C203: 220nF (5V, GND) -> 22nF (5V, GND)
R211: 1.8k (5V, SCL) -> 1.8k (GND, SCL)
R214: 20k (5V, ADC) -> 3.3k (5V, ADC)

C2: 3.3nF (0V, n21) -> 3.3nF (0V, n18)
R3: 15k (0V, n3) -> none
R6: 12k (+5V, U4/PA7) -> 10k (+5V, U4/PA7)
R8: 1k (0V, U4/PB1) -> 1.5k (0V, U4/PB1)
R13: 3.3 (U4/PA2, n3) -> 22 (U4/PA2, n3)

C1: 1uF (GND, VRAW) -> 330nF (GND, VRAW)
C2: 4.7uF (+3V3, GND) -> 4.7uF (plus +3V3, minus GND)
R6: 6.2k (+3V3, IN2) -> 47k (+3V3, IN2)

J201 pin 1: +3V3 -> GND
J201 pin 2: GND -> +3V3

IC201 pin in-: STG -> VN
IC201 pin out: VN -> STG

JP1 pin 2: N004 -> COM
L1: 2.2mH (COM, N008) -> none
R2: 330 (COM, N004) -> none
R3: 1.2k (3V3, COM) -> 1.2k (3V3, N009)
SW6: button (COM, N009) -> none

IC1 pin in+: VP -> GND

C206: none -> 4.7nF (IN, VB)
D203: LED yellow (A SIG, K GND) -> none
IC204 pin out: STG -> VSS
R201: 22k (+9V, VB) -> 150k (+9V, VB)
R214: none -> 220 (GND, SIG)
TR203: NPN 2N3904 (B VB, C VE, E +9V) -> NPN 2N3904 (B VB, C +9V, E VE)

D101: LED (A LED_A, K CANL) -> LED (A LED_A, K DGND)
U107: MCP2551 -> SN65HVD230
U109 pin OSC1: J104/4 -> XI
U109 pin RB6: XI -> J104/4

▬▬▬

▸ Goal of the exercise
From the records above, extract everything verbatim.

▸ Response to this exercise
C203: 220nF (5V, GND) -> 22nF (5V, GND)
R211: 1.8k (5V, SCL) -> 1.8k (GND, SCL)
R214: 20k (5V, ADC) -> 3.3k (5V, ADC)

C2: 3.3nF (0V, n21) -> 3.3nF (0V, n18)
R3: 15k (0V, n3) -> none
R6: 12k (+5V, U4/PA7) -> 10k (+5V, U4/PA7)
R8: 1k (0V, U4/PB1) -> 1.5k (0V, U4/PB1)
R13: 3.3 (U4/PA2, n3) -> 22 (U4/PA2, n3)

C1: 1uF (GND, VRAW) -> 330nF (GND, VRAW)
C2: 4.7uF (+3V3, GND) -> 4.7uF (plus +3V3, minus GND)
R6: 6.2k (+3V3, IN2) -> 47k (+3V3, IN2)

J201 pin 1: +3V3 -> GND
J201 pin 2: GND -> +3V3

IC201 pin in-: STG -> VN
IC201 pin out: VN -> STG

JP1 pin 2: N004 -> COM
L1: 2.2mH (COM, N008) -> none
R2: 330 (COM, N004) -> none
R3: 1.2k (3V3, COM) -> 1.2k (3V3, N009)
SW6: button (COM, N009) -> none

IC1 pin in+: VP -> GND

C206: none -> 4.7nF (IN, VB)
D203: LED yellow (A SIG, K GND) -> none
IC204 pin out: STG -> VSS
R201: 22k (+9V, VB) -> 150k (+9V, VB)
R214: none -> 220 (GND, SIG)
TR203: NPN 2N3904 (B VB, C VE, E +9V) -> NPN 2N3904 (B VB, C +9V, E VE)

D101: LED (A LED_A, K CANL) -> LED (A LED_A, K DGND)
U107: MCP2551 -> SN65HVD230
U109 pin OSC1: J104/4 -> XI
U109 pin RB6: XI -> J104/4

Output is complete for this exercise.